* [Exercise data]
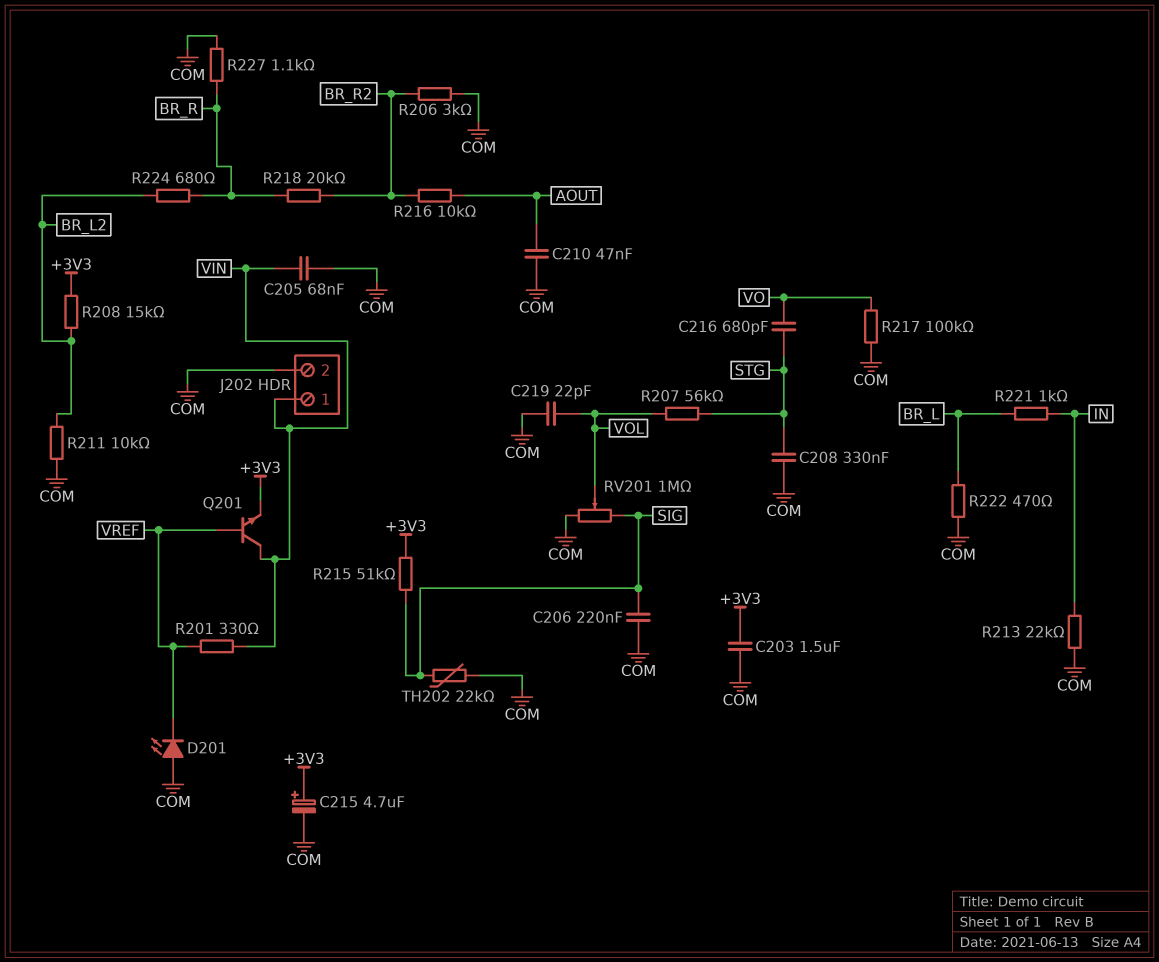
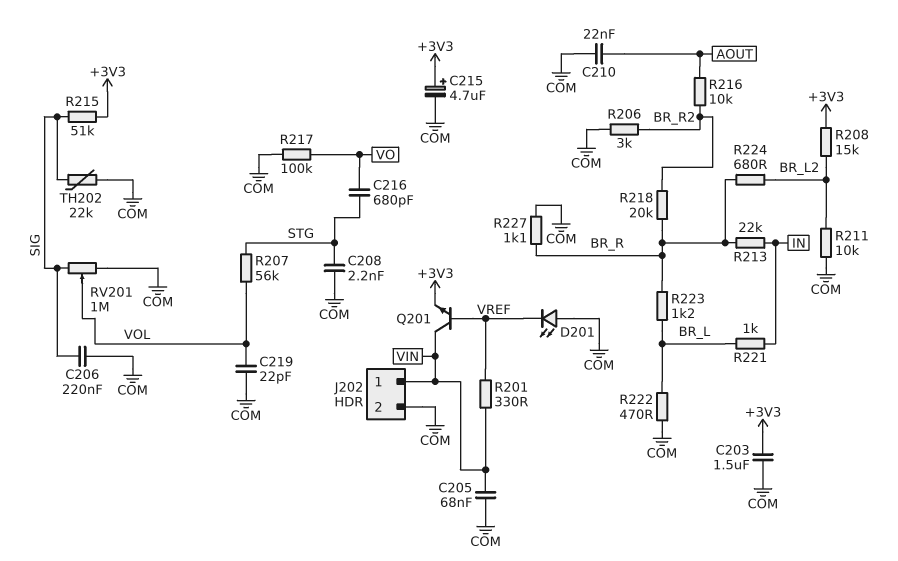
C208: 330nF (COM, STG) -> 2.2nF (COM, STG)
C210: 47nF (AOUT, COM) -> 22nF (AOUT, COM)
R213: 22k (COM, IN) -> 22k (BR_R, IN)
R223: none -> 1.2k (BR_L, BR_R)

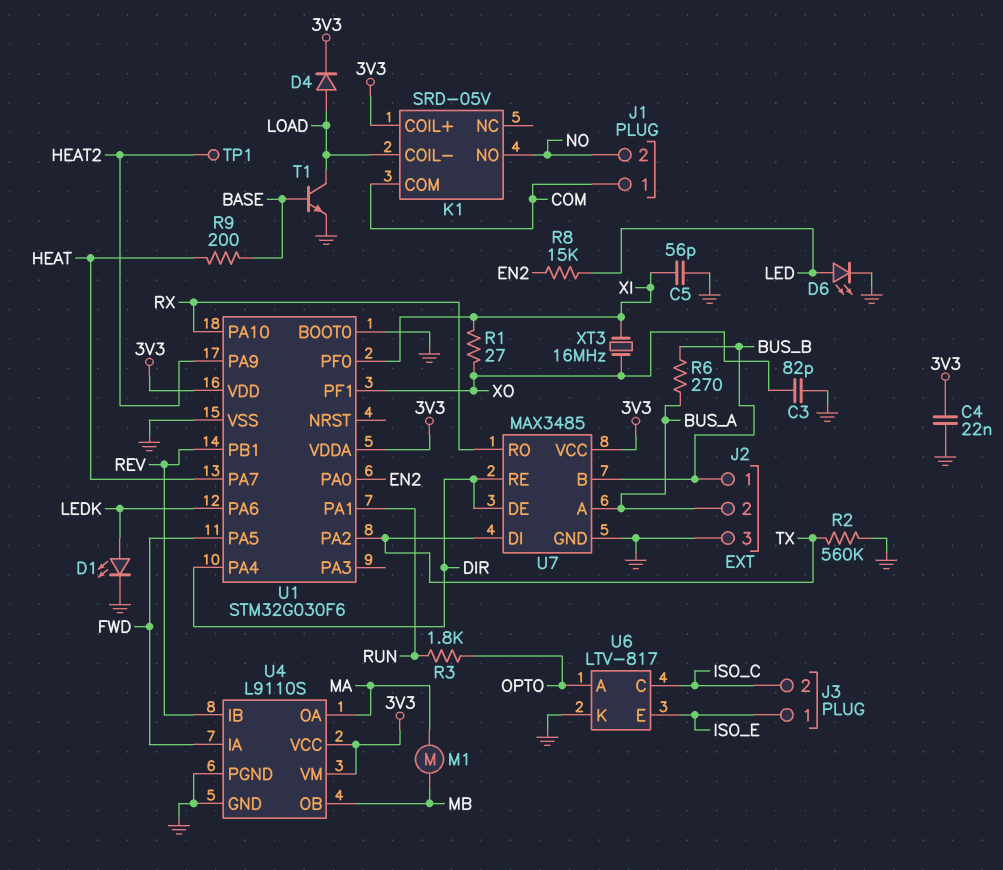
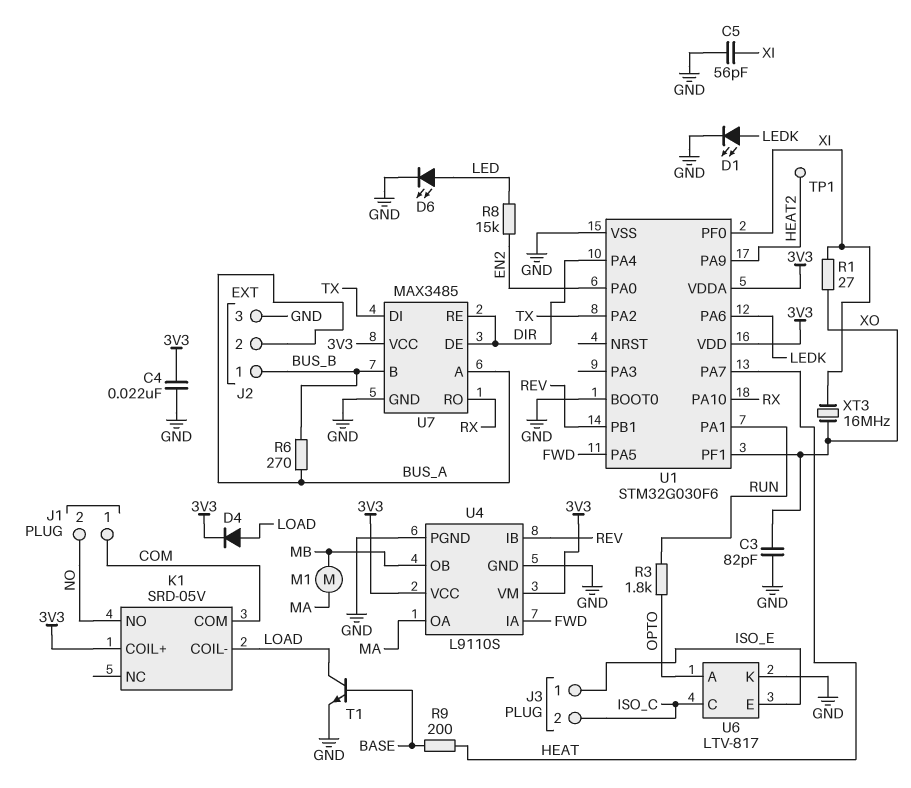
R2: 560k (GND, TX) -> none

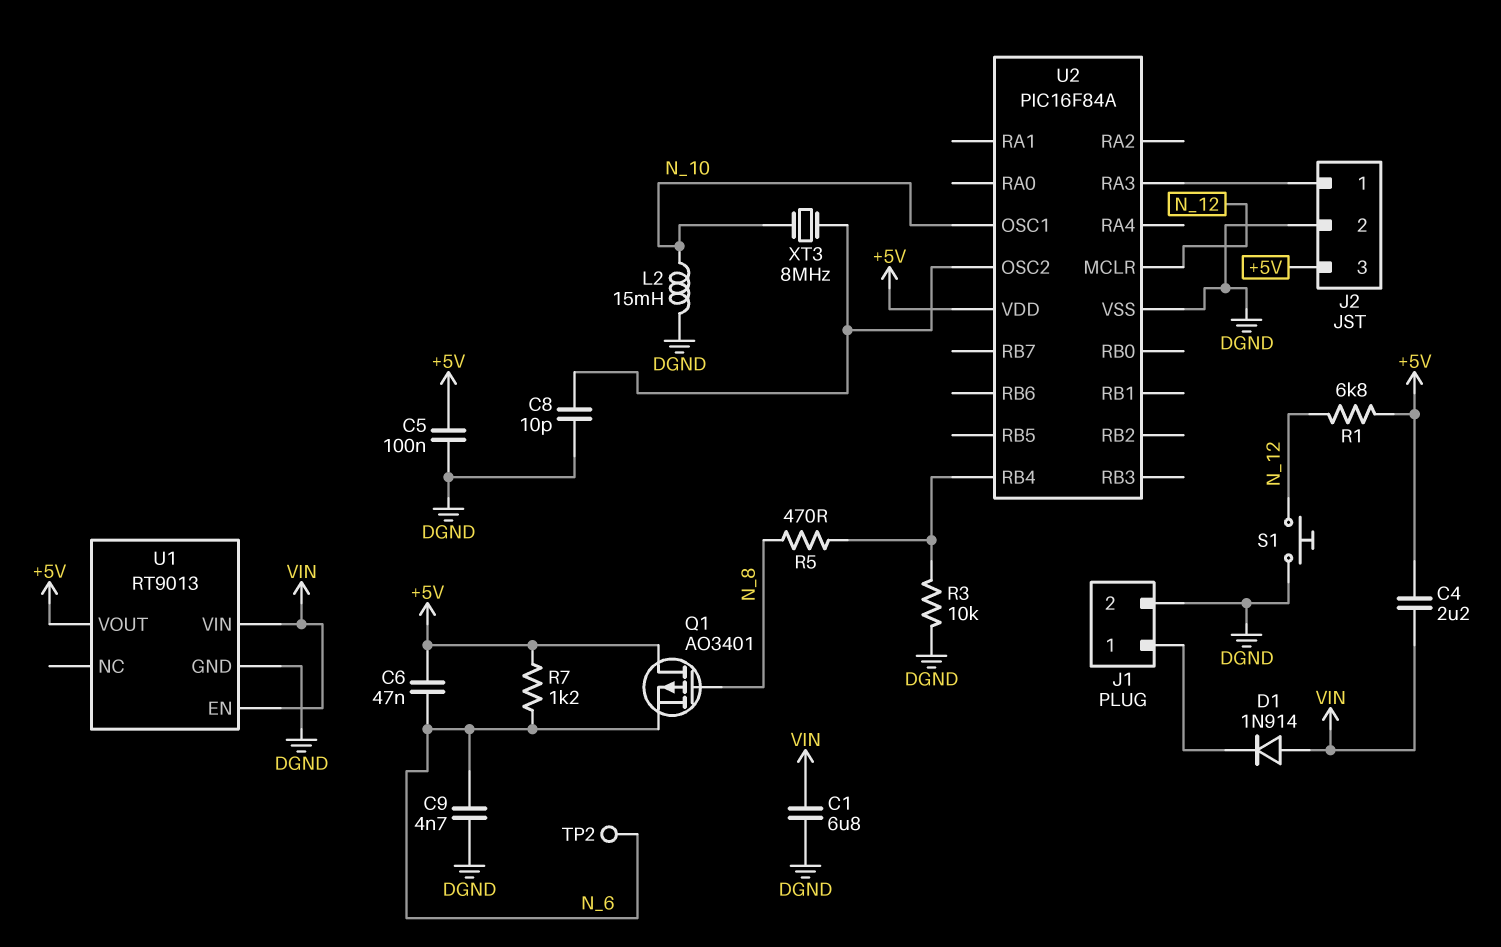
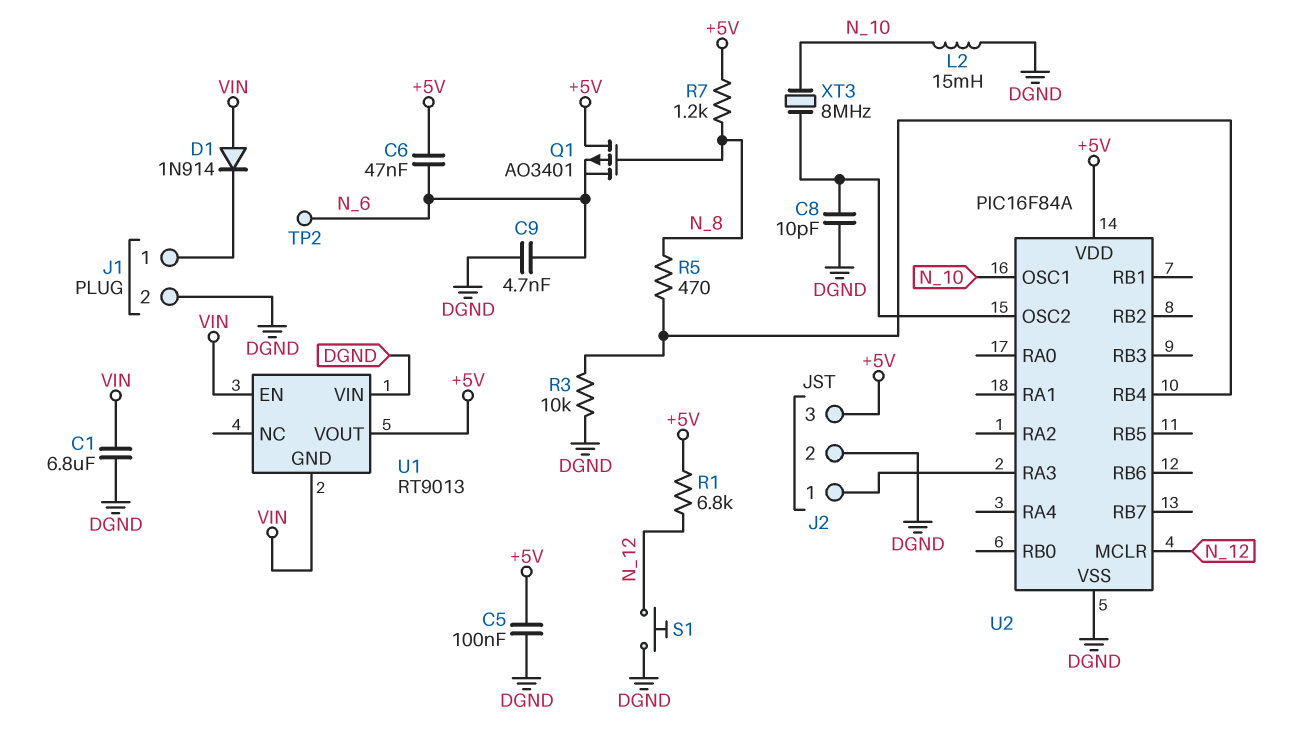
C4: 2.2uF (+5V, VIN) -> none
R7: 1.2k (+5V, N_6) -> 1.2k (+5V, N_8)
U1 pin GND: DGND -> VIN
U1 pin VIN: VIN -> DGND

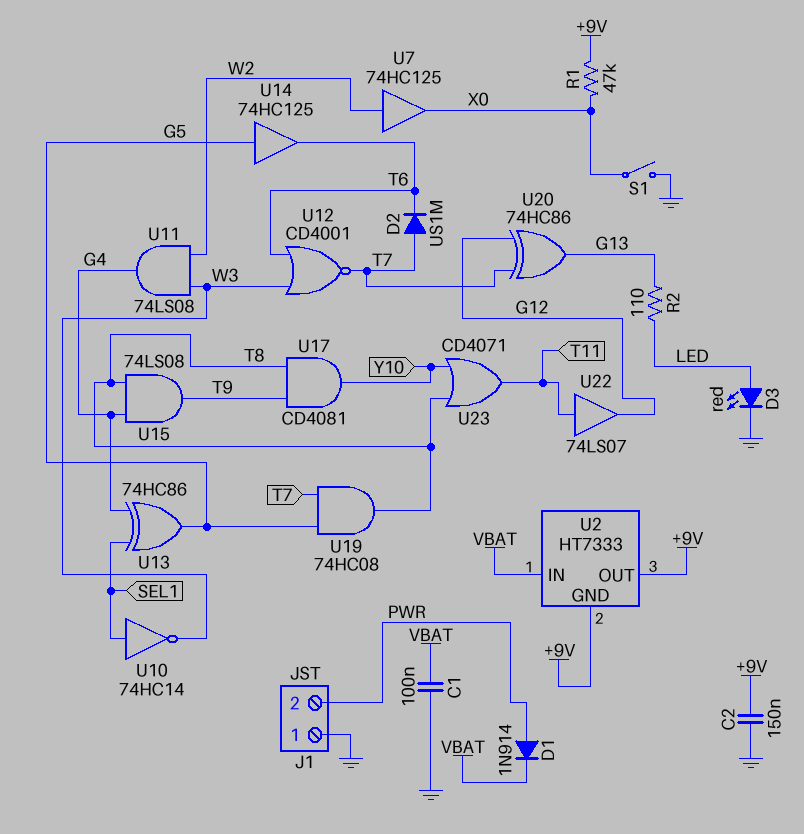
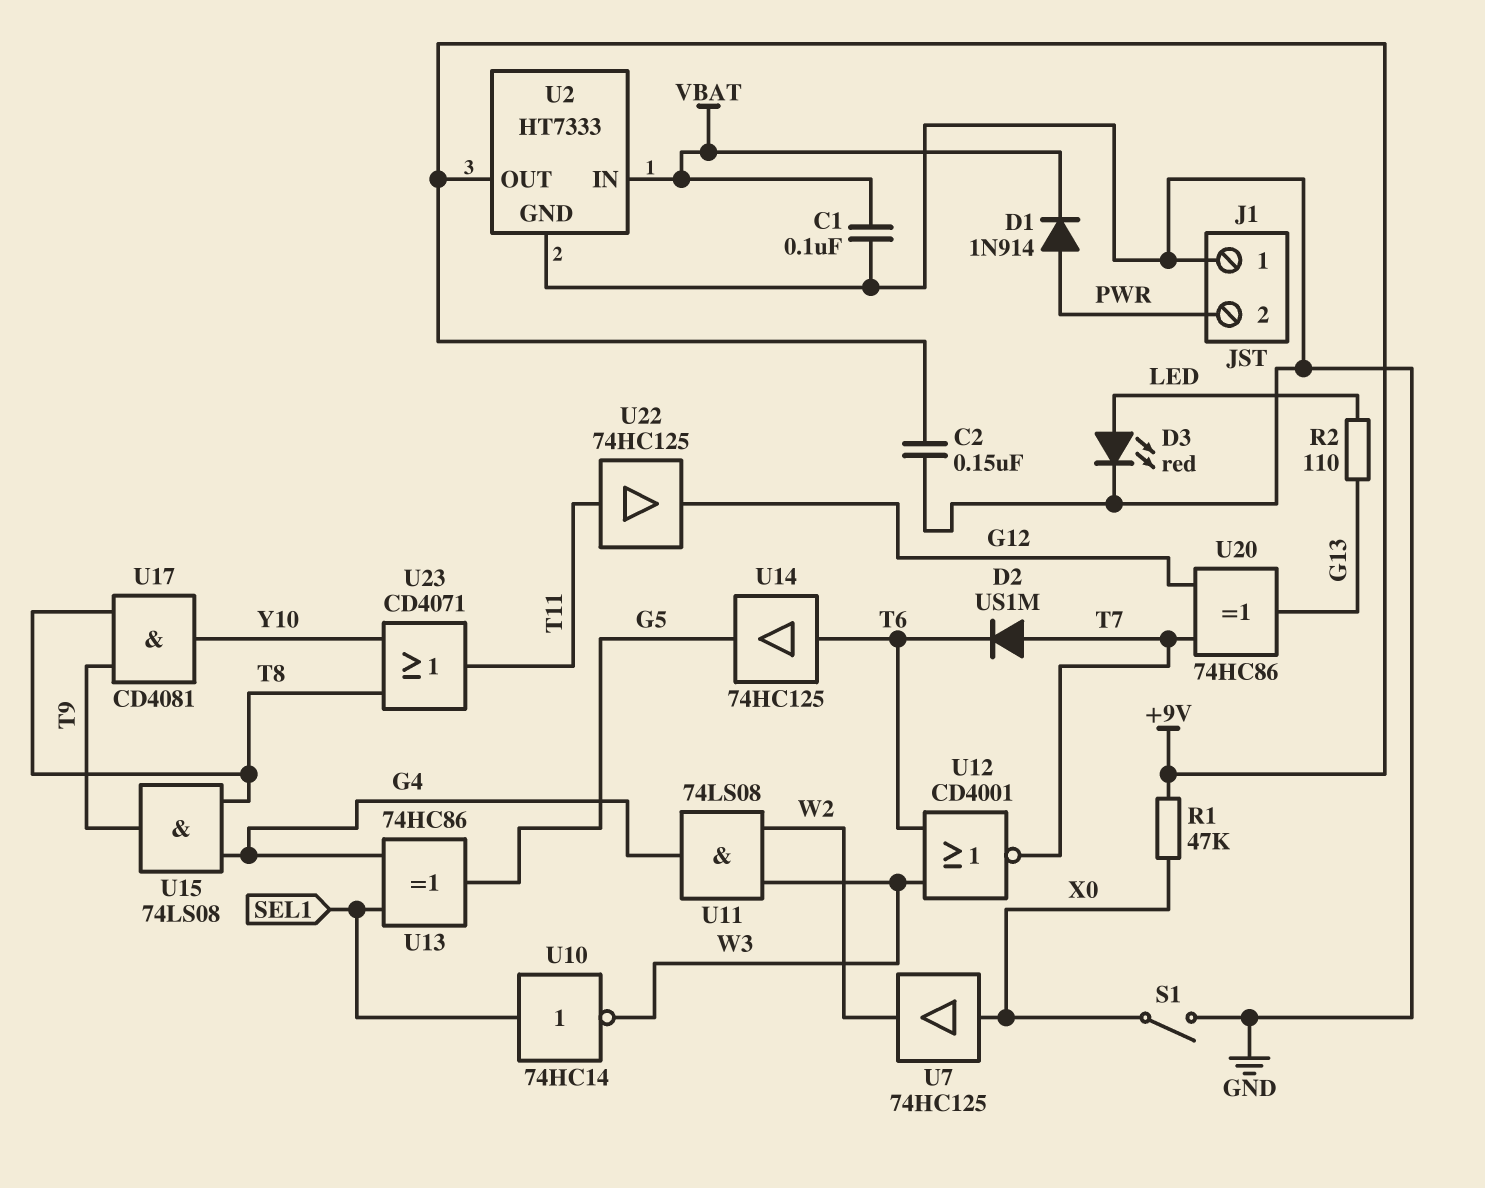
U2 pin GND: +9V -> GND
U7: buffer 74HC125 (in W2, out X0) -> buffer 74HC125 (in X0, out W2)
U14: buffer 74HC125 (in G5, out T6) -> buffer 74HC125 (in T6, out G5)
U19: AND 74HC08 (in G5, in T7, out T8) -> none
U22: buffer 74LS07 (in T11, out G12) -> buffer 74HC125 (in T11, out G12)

* [To do]
Set down the material above as is, without any pictures.

* [Response below]
C208: 330nF (COM, STG) -> 2.2nF (COM, STG)
C210: 47nF (AOUT, COM) -> 22nF (AOUT, COM)
R213: 22k (COM, IN) -> 22k (BR_R, IN)
R223: none -> 1.2k (BR_L, BR_R)

R2: 560k (GND, TX) -> none

C4: 2.2uF (+5V, VIN) -> none
R7: 1.2k (+5V, N_6) -> 1.2k (+5V, N_8)
U1 pin GND: DGND -> VIN
U1 pin VIN: VIN -> DGND

U2 pin GND: +9V -> GND
U7: buffer 74HC125 (in W2, out X0) -> buffer 74HC125 (in X0, out W2)
U14: buffer 74HC125 (in G5, out T6) -> buffer 74HC125 (in T6, out G5)
U19: AND 74HC08 (in G5, in T7, out T8) -> none
U22: buffer 74LS07 (in T11, out G12) -> buffer 74HC125 (in T11, out G12)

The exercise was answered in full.